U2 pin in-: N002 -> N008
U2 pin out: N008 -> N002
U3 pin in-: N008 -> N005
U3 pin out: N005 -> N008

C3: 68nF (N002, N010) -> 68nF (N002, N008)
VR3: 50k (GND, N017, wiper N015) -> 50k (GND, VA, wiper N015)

——

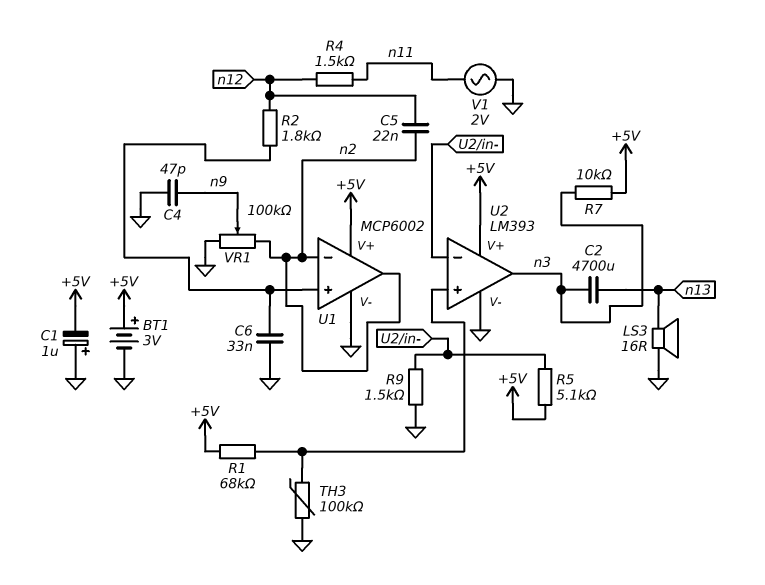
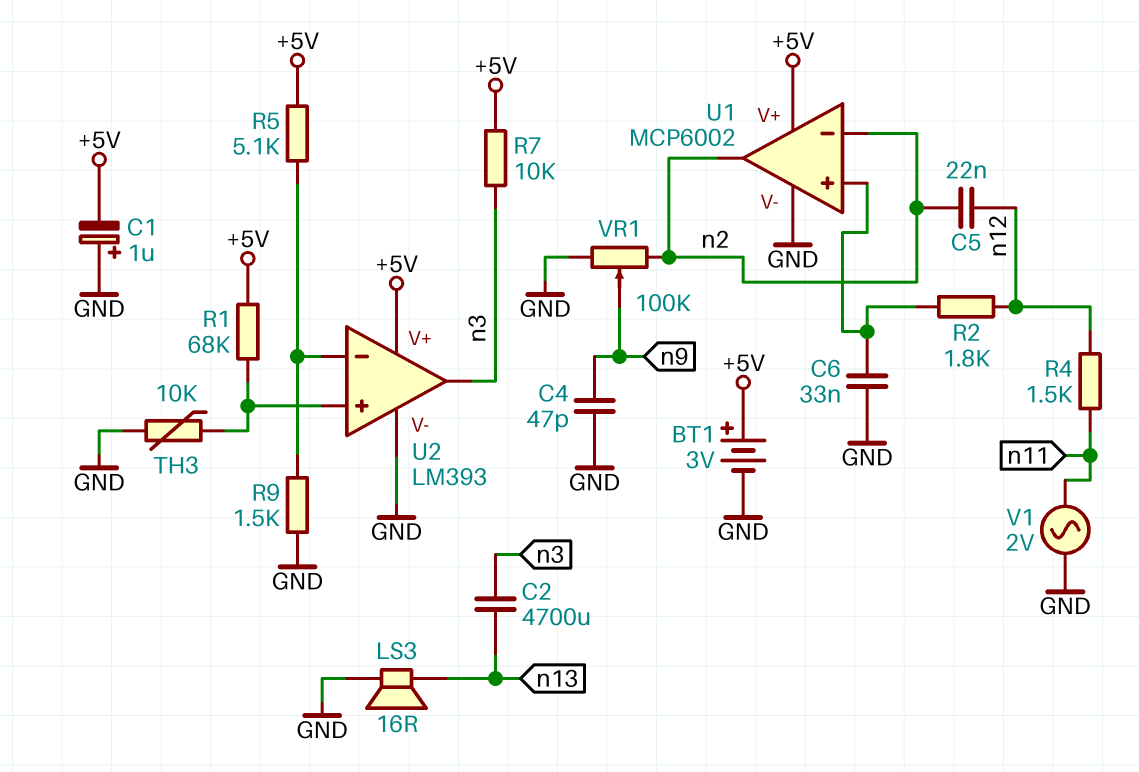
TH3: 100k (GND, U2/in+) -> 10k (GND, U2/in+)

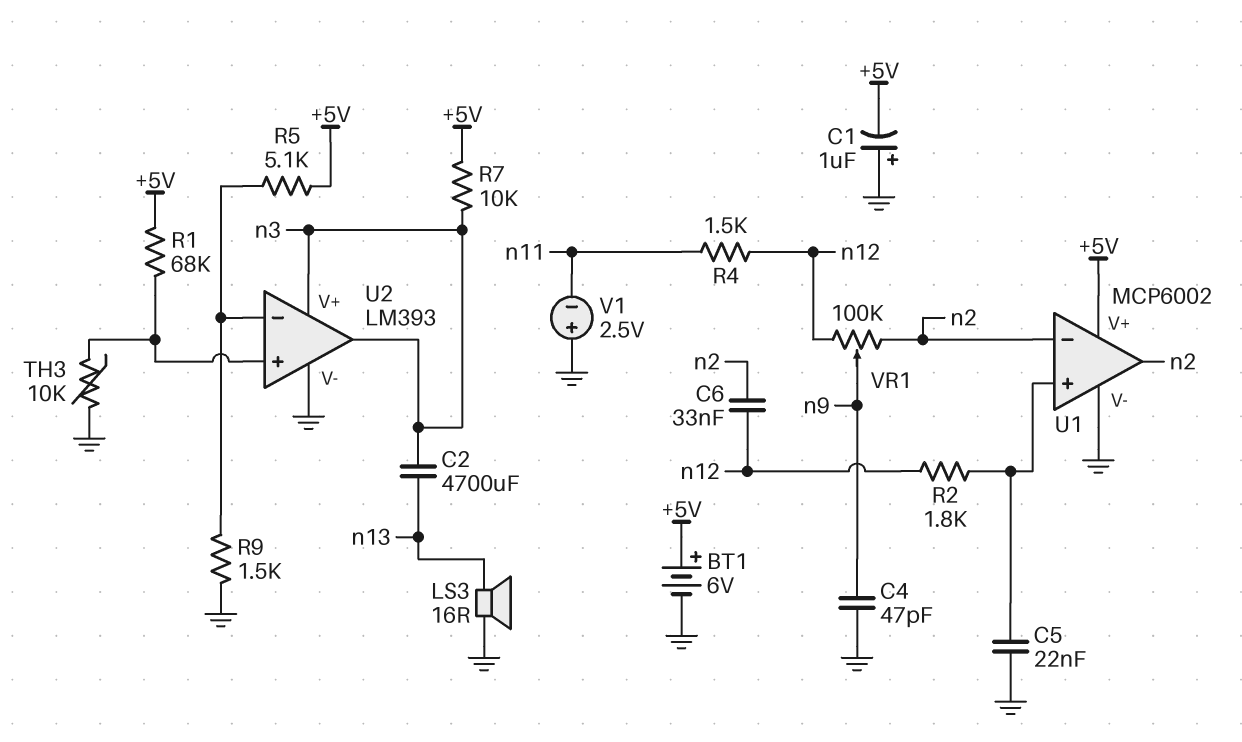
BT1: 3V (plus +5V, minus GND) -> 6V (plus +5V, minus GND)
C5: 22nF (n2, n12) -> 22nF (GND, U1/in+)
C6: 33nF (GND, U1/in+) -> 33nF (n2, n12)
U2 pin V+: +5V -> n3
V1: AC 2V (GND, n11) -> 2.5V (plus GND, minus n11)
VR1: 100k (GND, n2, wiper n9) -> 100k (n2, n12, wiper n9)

——

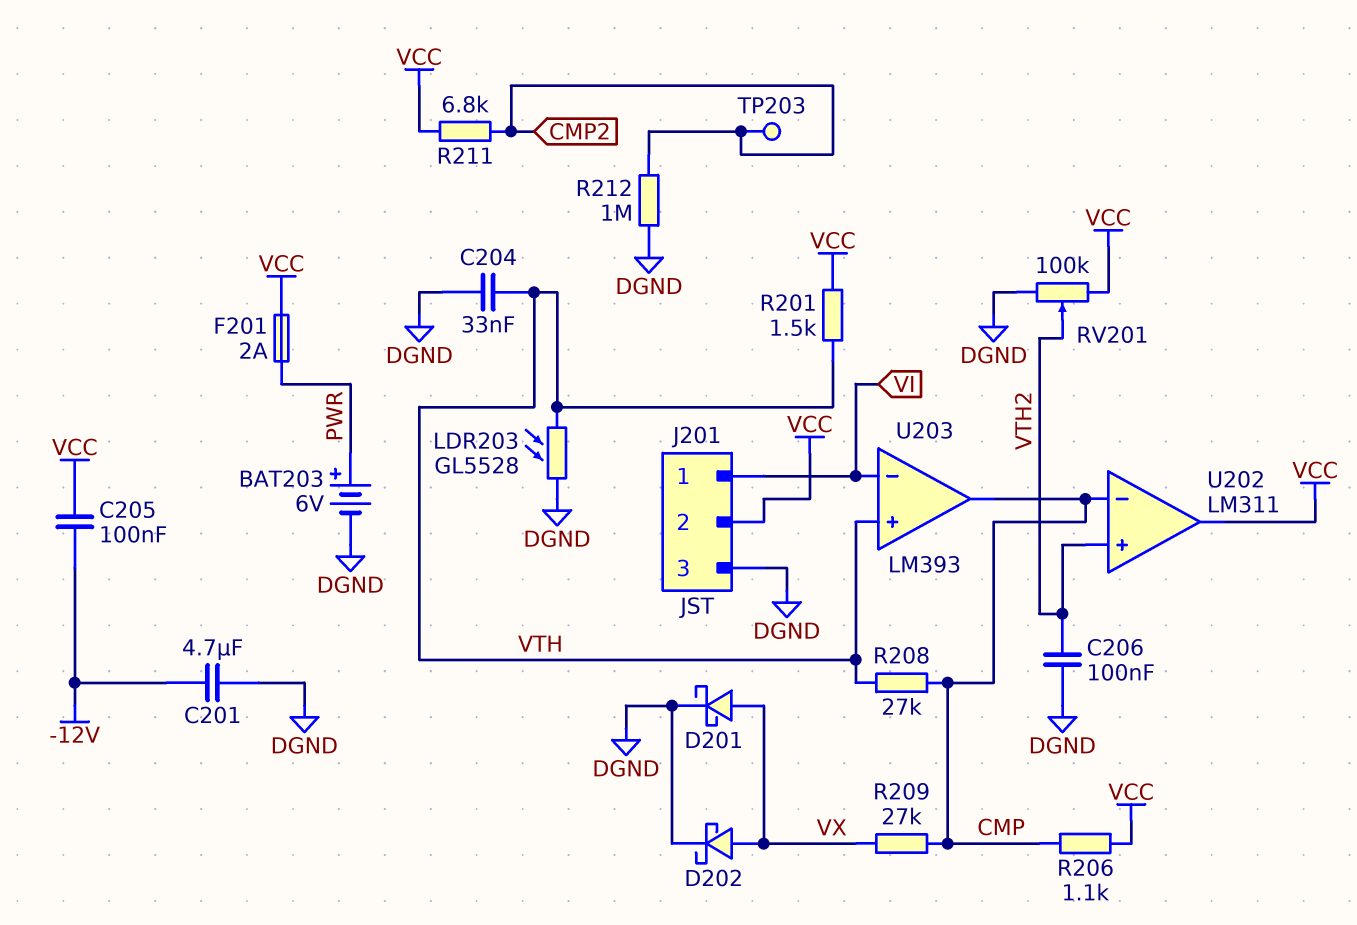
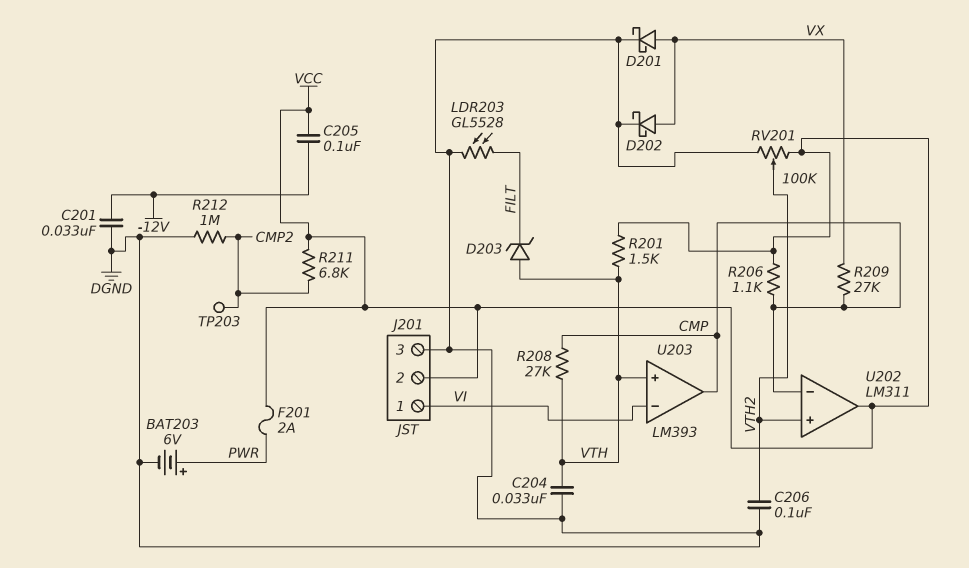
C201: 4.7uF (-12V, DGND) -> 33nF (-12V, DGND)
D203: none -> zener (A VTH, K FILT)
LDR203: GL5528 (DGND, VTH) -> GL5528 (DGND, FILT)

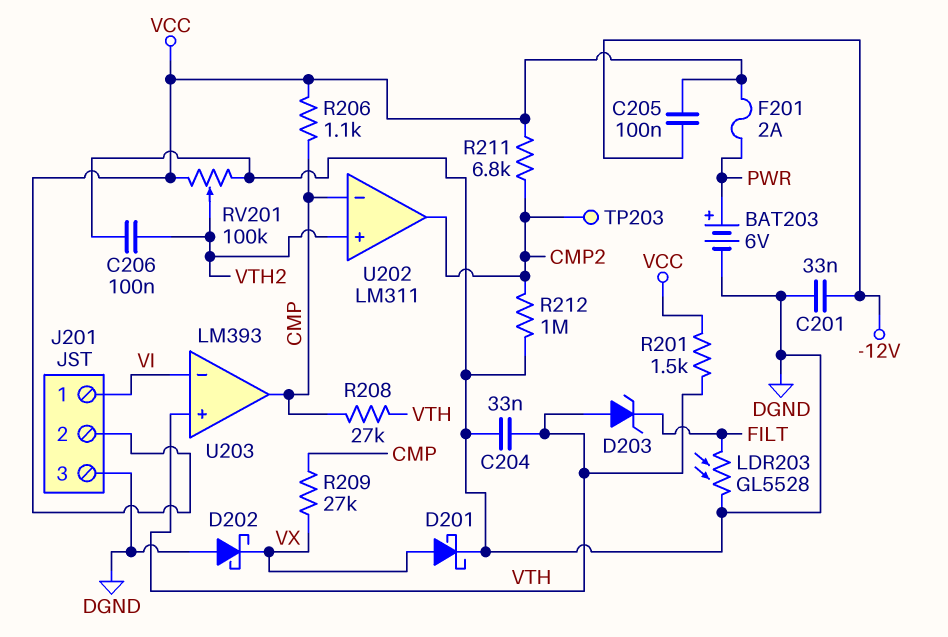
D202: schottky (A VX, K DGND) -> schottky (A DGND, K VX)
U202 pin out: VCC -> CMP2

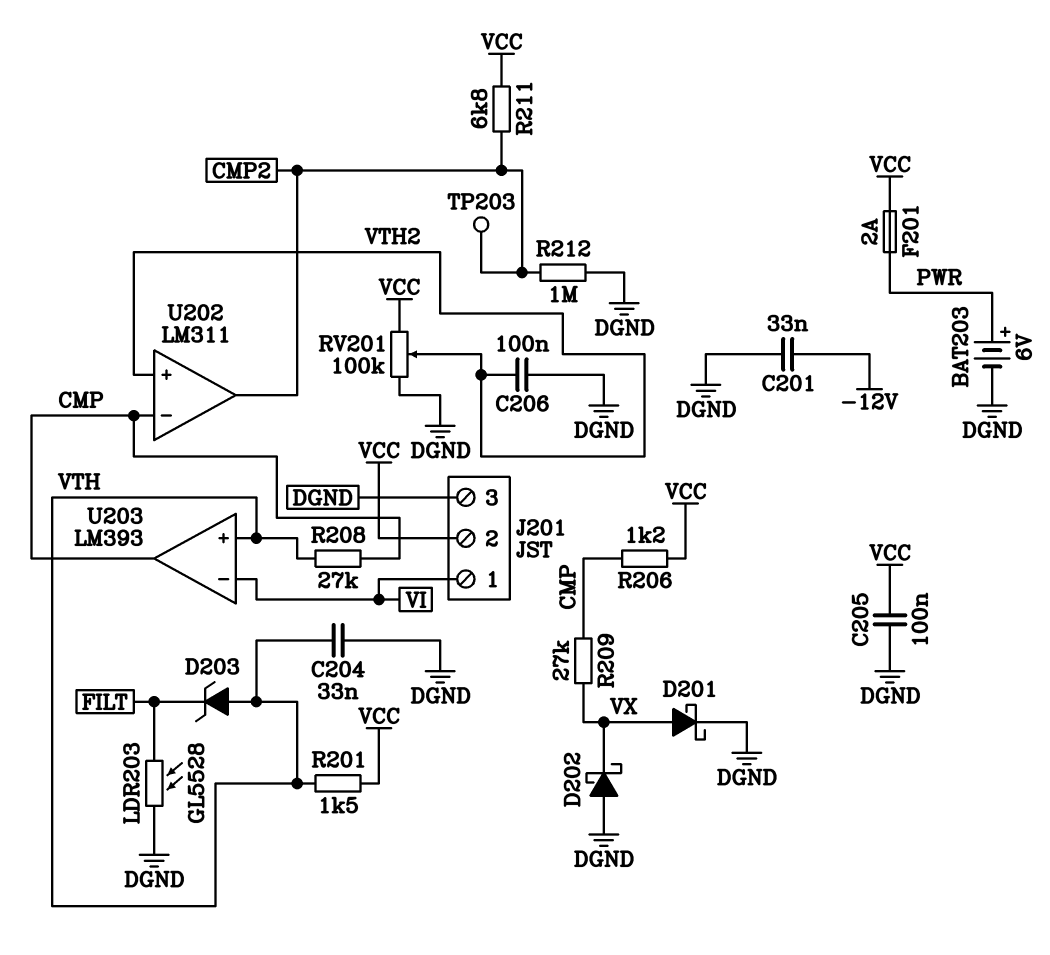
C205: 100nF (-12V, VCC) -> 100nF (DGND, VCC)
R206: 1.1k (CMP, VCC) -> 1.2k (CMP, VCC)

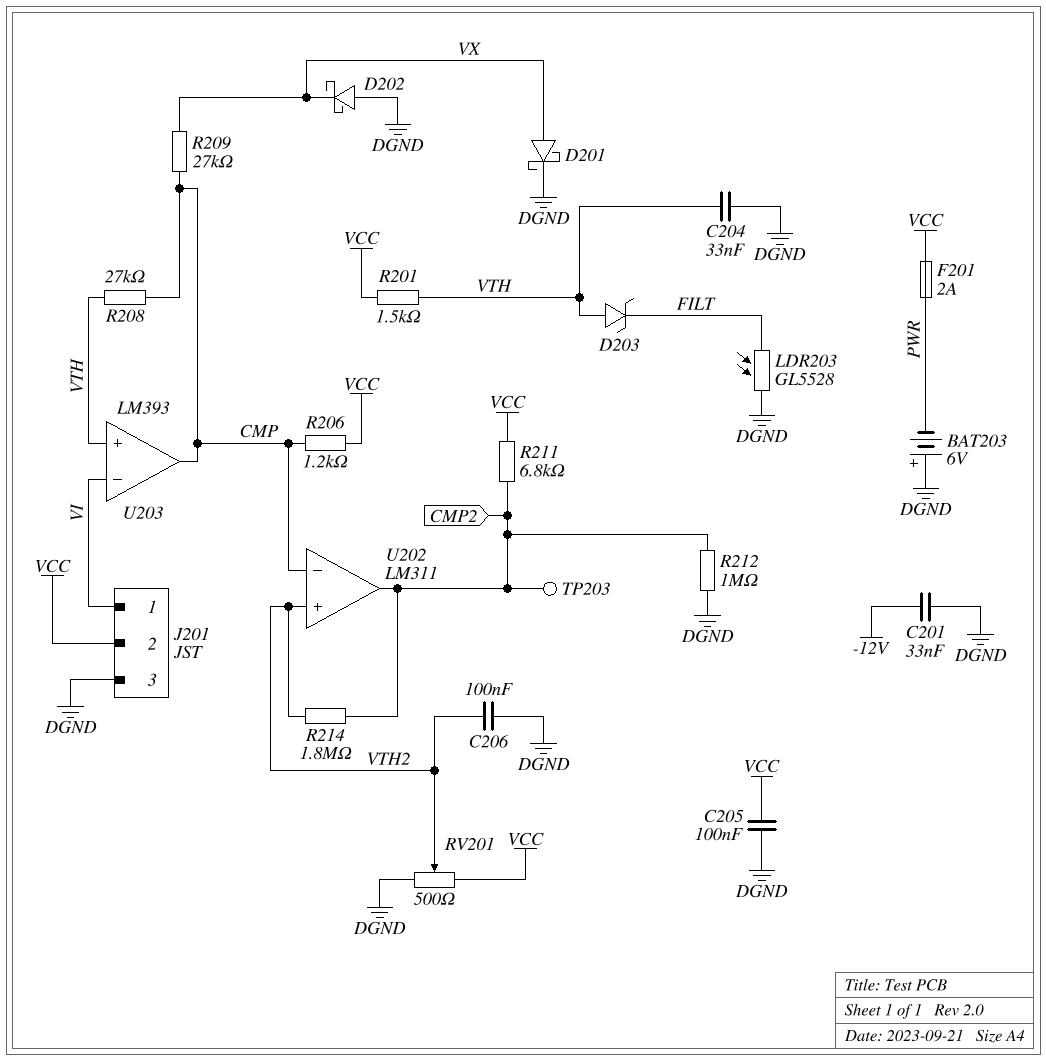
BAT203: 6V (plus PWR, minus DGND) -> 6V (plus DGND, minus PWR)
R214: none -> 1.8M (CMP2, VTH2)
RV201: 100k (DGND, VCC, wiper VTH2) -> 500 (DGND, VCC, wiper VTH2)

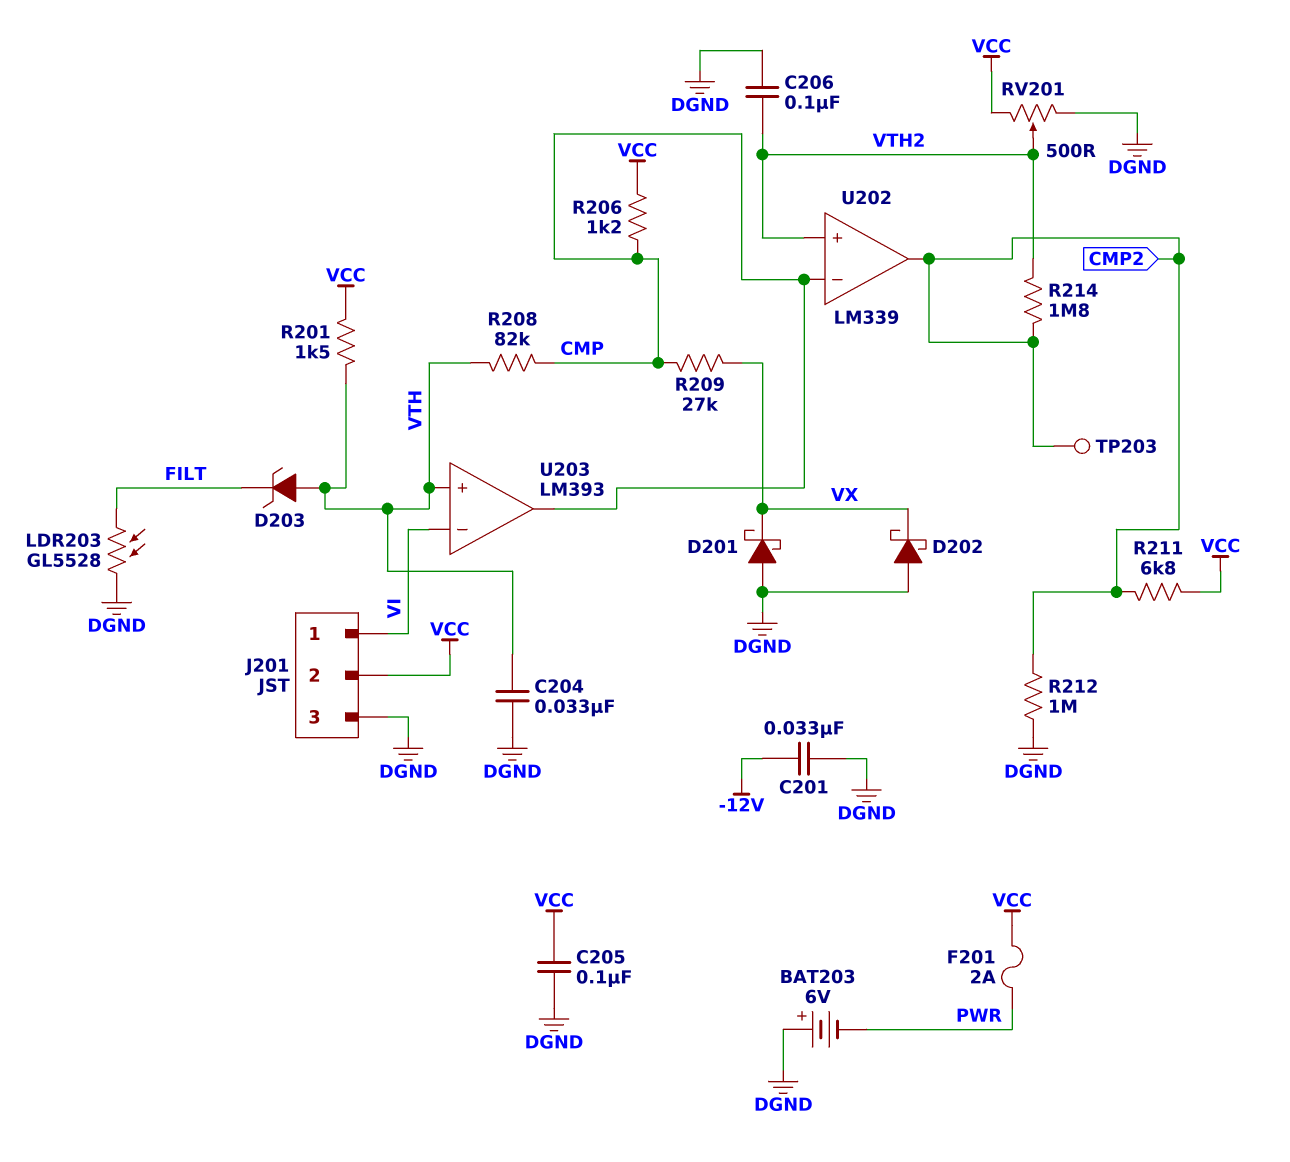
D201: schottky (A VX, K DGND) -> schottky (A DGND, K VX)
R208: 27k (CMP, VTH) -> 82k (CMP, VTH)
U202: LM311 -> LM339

——

Reproduce exactly the lines above that run from the one with "BAT203: 6V (plus" to the one with "U202: LM311 -> LM339", both included, leaving pictures out.

## REPLY TO THE TASK
BAT203: 6V (plus PWR, minus DGND) -> 6V (plus DGND, minus PWR)
R214: none -> 1.8M (CMP2, VTH2)
RV201: 100k (DGND, VCC, wiper VTH2) -> 500 (DGND, VCC, wiper VTH2)

D201: schottky (A VX, K DGND) -> schottky (A DGND, K VX)
R208: 27k (CMP, VTH) -> 82k (CMP, VTH)
U202: LM311 -> LM339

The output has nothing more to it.